(Source material begins)

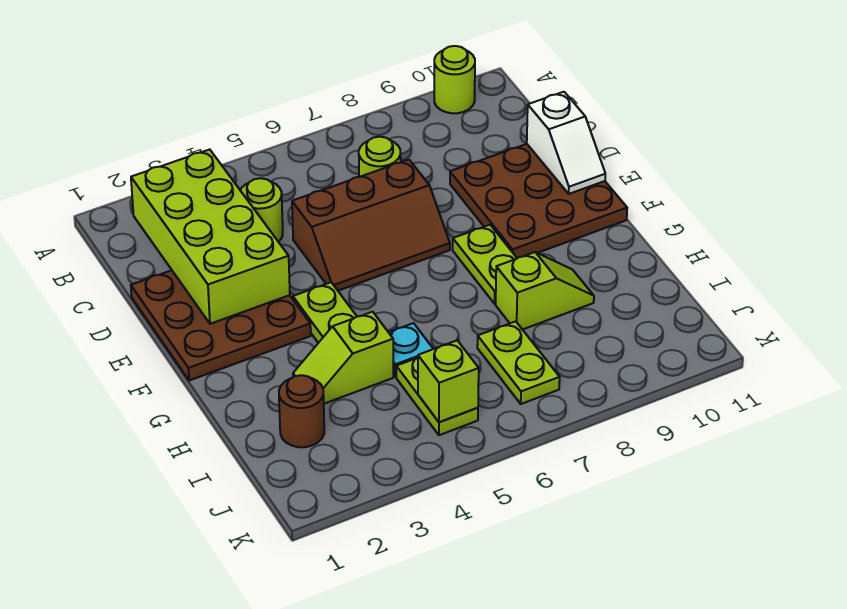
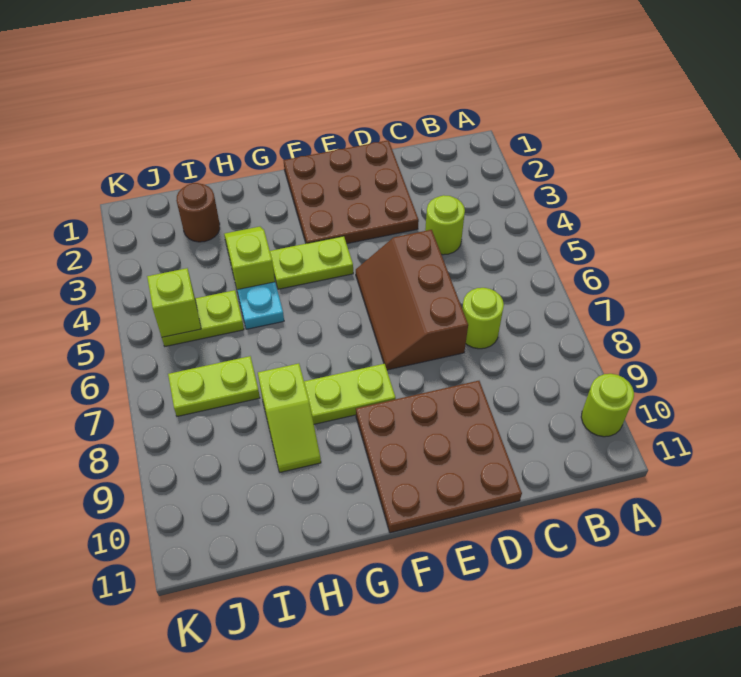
lime brick B2:E3 level 2 -> none
white slope D11:E11 level 2 top D -> none

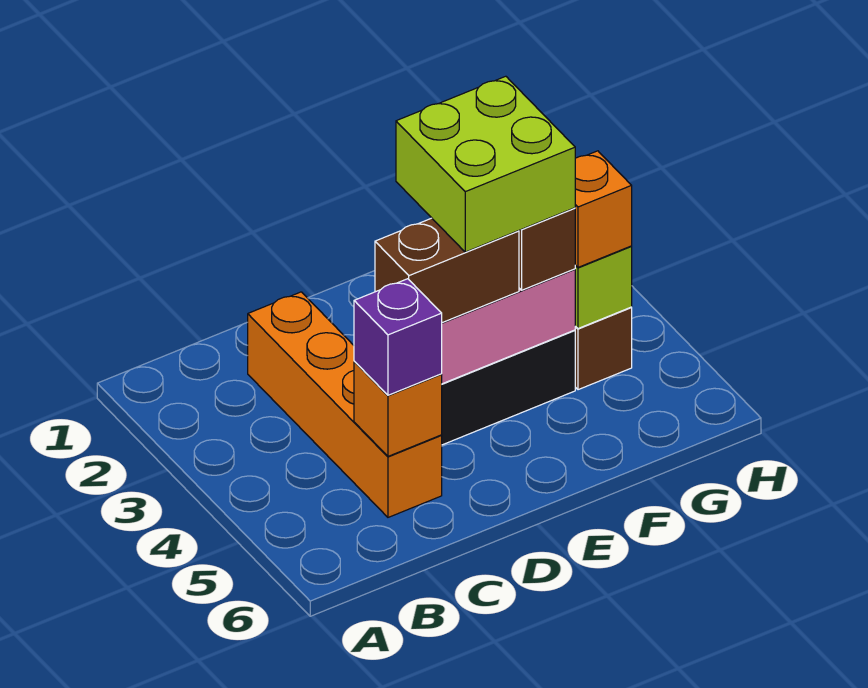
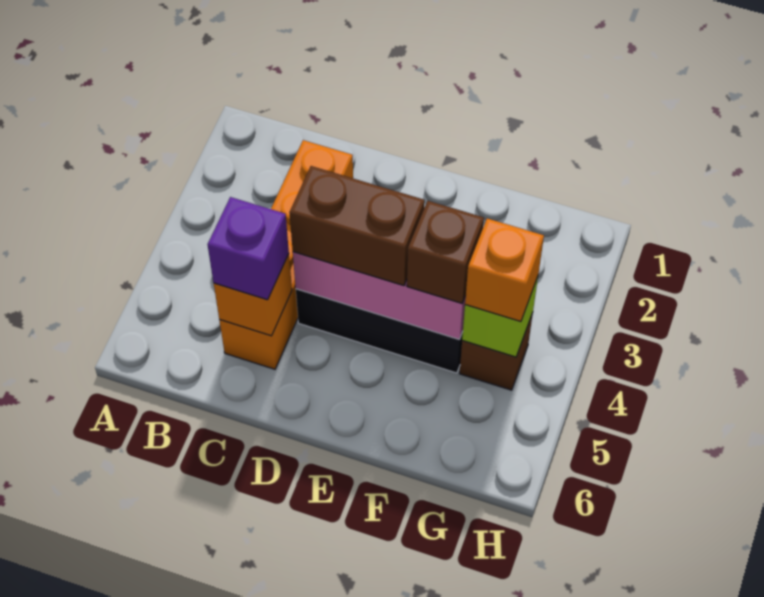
lime brick E3:F4 level 4 -> none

(Source material ends)

Every line of the listing above that contains "lime" is to be copied.

lime brick B2:E3 level 2 -> none
lime brick E3:F4 level 4 -> none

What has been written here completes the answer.